[WHAT TO WORK ON]:
An exact restatement of the data below, with the pictures removed, is the required answer.

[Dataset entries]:
%%

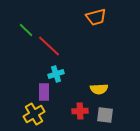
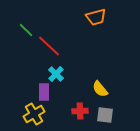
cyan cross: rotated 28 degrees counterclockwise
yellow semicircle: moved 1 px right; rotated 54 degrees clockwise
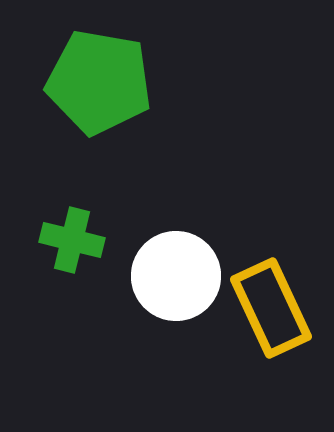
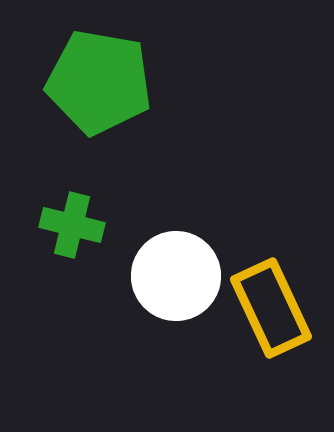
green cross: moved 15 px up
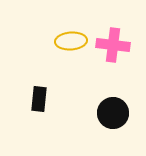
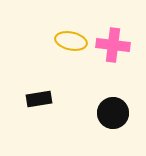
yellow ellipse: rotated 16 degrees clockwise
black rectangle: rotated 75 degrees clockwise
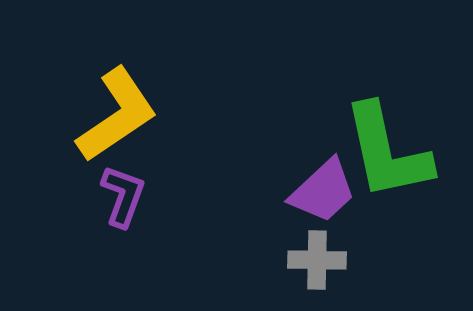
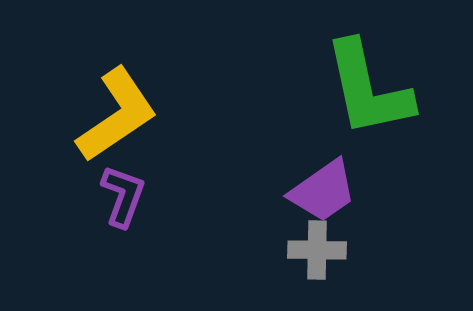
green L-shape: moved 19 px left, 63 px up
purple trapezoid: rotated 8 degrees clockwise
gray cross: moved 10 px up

%%

[SOLUTION TO THE EXERCISE]:
cyan cross: rotated 28 degrees counterclockwise
yellow semicircle: moved 1 px right; rotated 54 degrees clockwise
green cross: moved 15 px up
yellow ellipse: rotated 16 degrees clockwise
black rectangle: rotated 75 degrees clockwise
green L-shape: moved 19 px left, 63 px up
purple trapezoid: rotated 8 degrees clockwise
gray cross: moved 10 px up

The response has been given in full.